* Aim of the task *
In the data below, one line contains "new: jet-black_pastry_roller" and a later one contains "new: bright_orange_package". Print both, with every line between them, exactly and alone.

*** Input for this task Section Begins ***

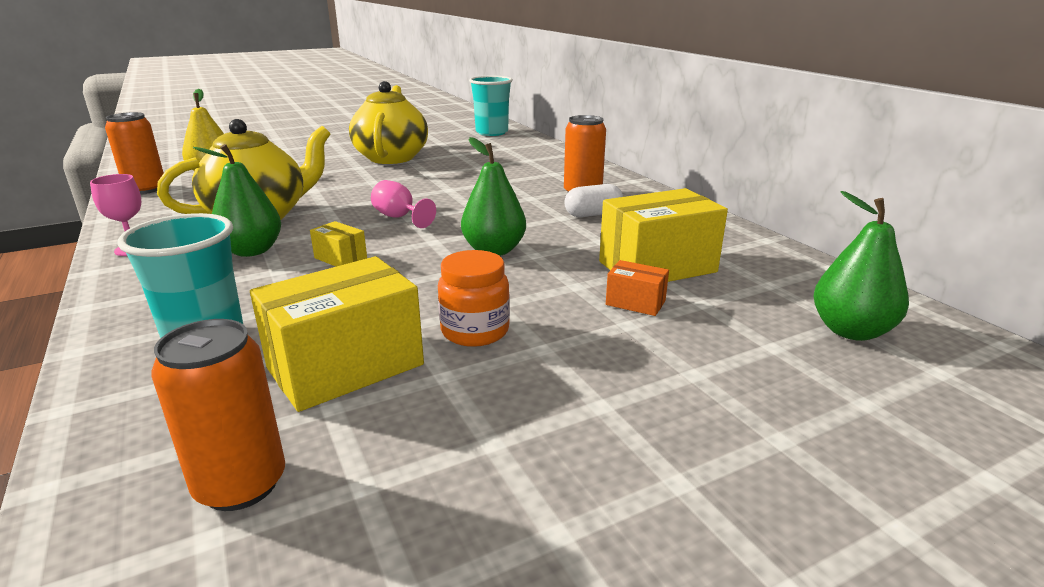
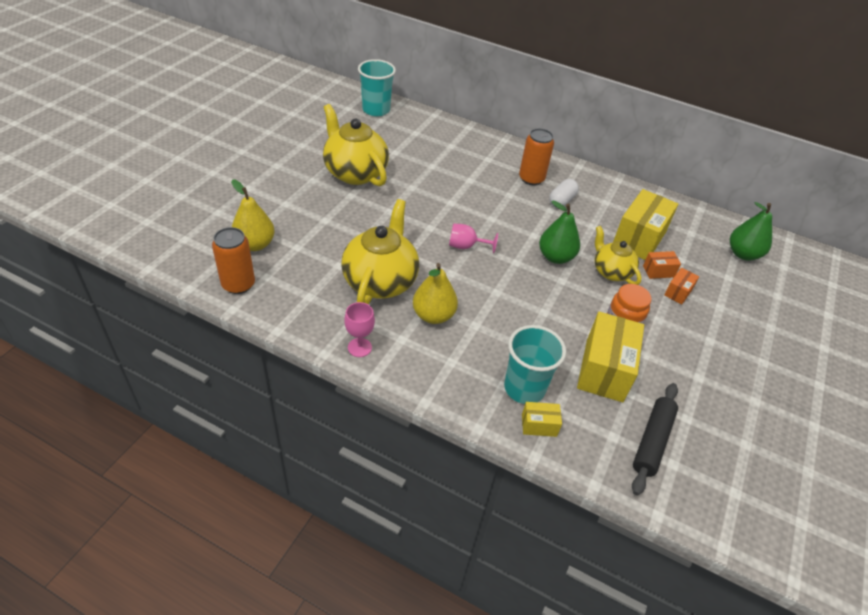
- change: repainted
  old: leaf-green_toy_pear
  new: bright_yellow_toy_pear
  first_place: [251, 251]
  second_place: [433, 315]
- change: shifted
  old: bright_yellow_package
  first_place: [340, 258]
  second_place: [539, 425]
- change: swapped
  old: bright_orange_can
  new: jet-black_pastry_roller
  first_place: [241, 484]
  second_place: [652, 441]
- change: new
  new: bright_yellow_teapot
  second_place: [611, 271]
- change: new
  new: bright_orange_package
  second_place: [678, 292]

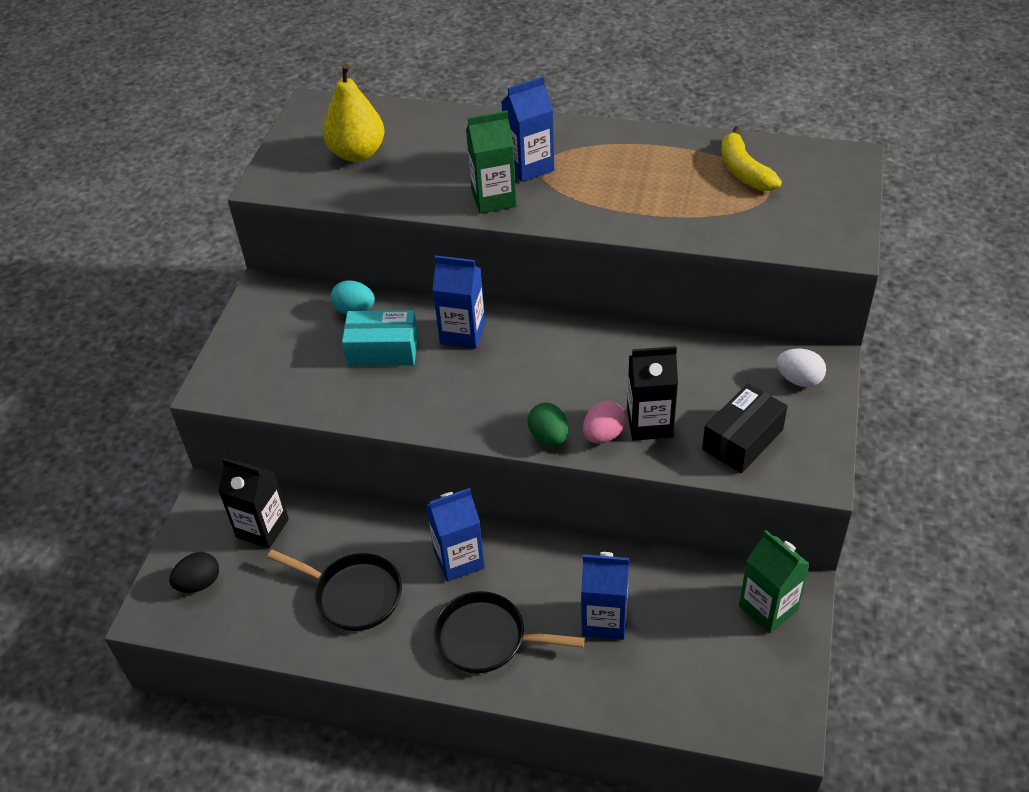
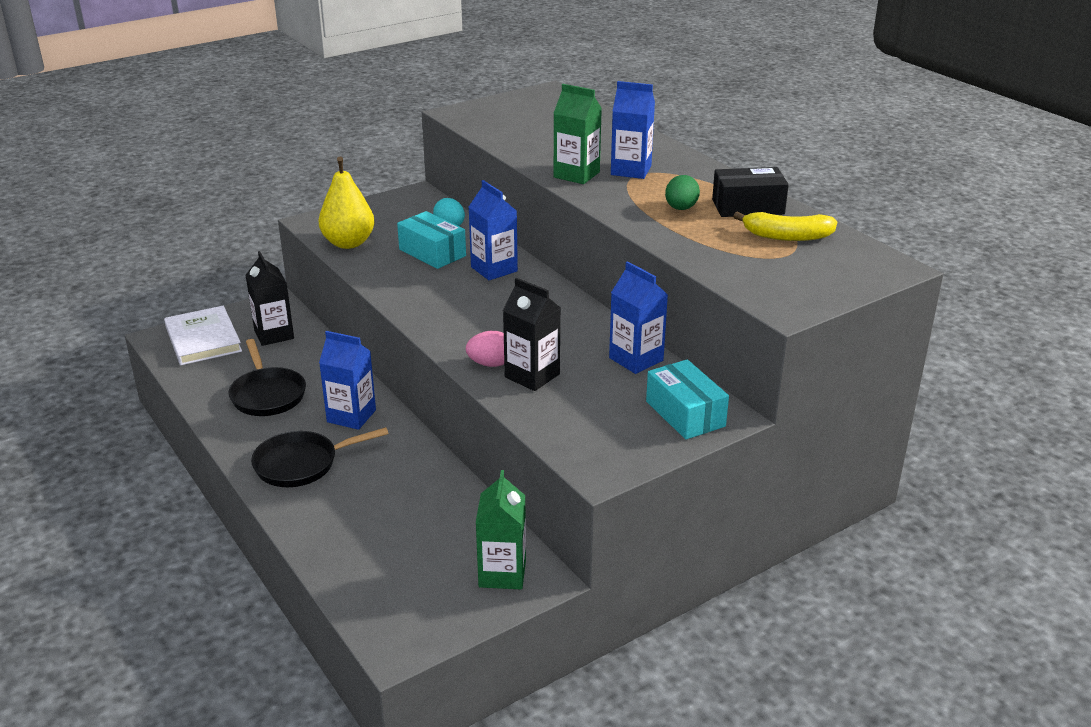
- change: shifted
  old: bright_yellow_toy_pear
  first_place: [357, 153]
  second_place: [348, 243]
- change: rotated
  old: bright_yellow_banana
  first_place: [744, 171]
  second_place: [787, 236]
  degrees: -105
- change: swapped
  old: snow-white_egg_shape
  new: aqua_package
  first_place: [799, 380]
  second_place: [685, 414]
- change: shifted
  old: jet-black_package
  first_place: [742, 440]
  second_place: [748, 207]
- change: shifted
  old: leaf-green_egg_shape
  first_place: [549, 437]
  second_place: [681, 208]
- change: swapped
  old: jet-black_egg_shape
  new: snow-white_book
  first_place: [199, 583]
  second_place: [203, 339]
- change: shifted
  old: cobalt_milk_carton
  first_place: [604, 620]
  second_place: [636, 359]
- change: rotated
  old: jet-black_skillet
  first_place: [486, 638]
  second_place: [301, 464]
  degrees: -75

*** Input for this task Section Ends ***
*** Input for this task Section Begins ***

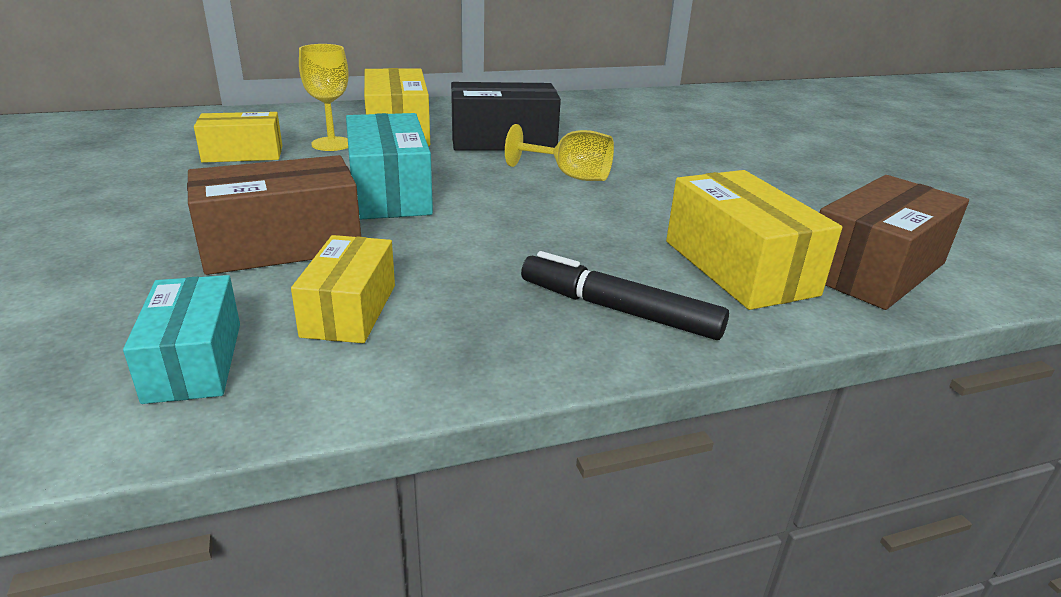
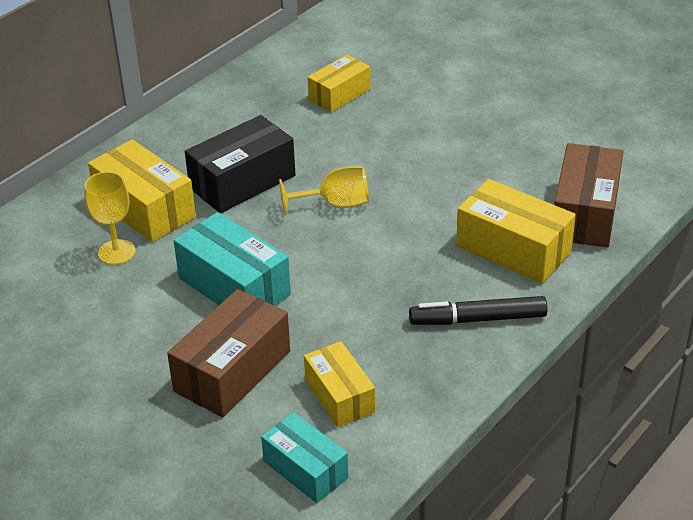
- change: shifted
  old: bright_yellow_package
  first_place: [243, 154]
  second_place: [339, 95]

*** Input for this task Section Ends ***

* Response below *
  new: jet-black_pastry_roller
  first_place: [241, 484]
  second_place: [652, 441]
- change: new
  new: bright_yellow_teapot
  second_place: [611, 271]
- change: new
  new: bright_orange_package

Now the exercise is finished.